**WHAT TO DO**
The goal is a clean copy of all the data below, with pictures dropped and everything else retyped exactly.

**DATASET EXCERPT**
════════════════════

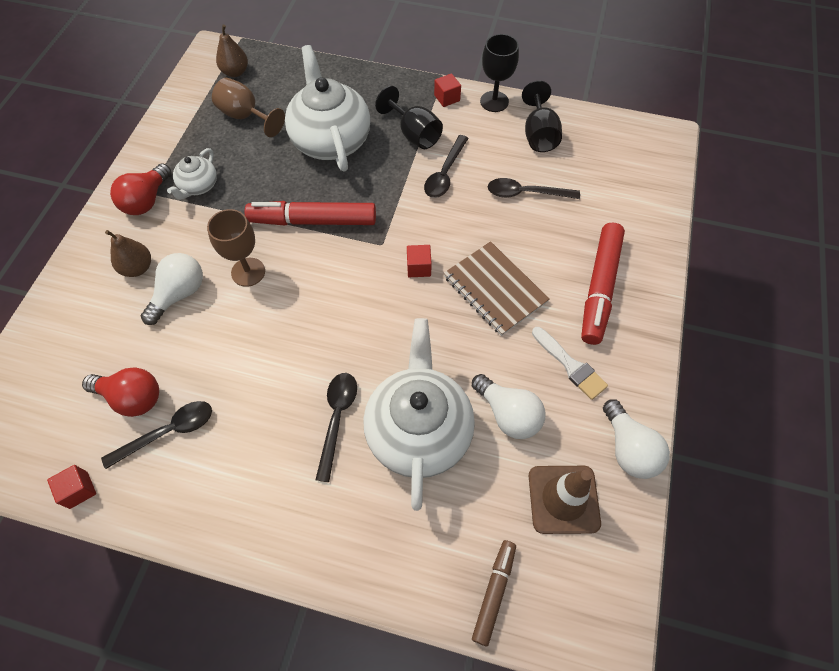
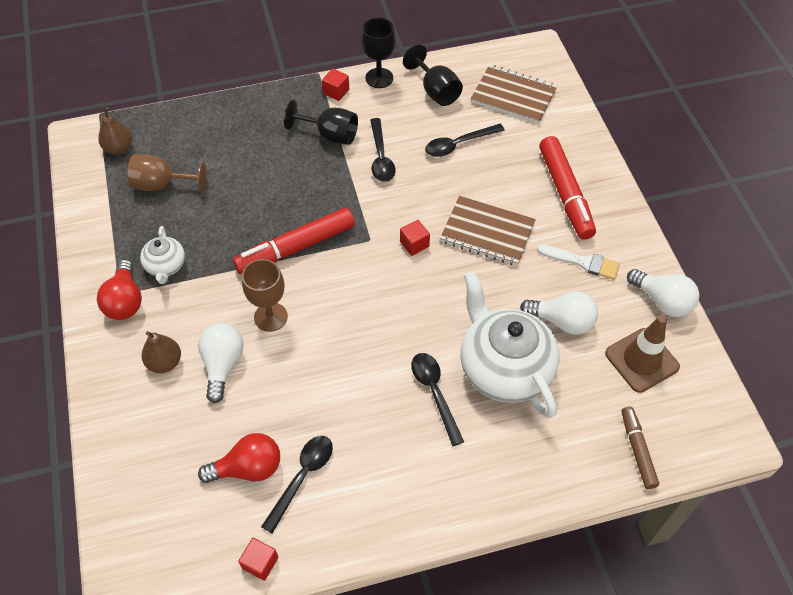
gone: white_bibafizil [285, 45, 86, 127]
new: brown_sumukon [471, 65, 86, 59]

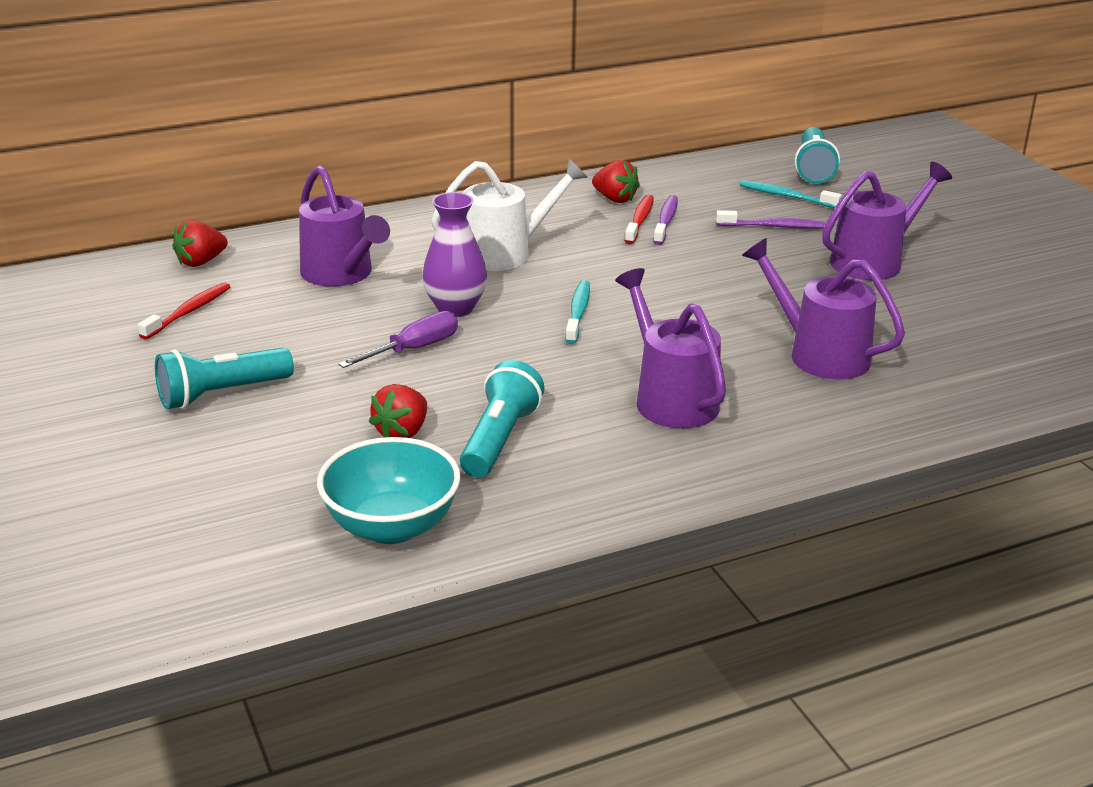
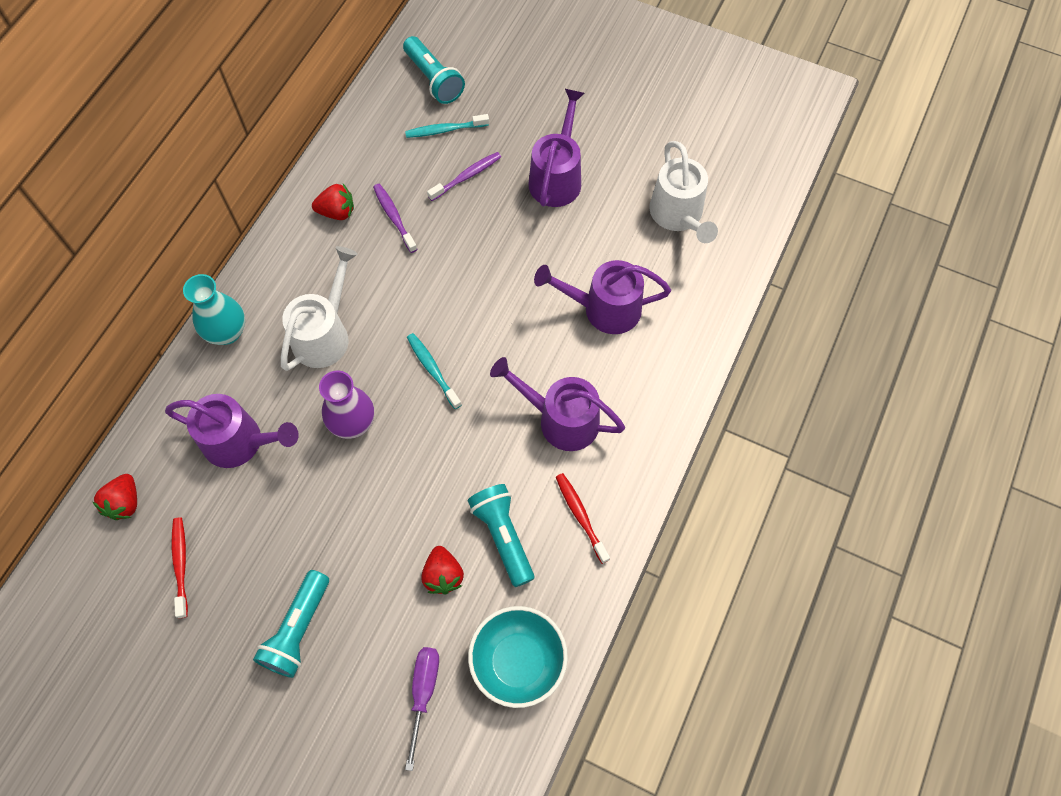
new:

════════════════════

**SOLVED EXERCISE**
gone: white_bibafizil [285, 45, 86, 127]
new: brown_sumukon [471, 65, 86, 59]

new:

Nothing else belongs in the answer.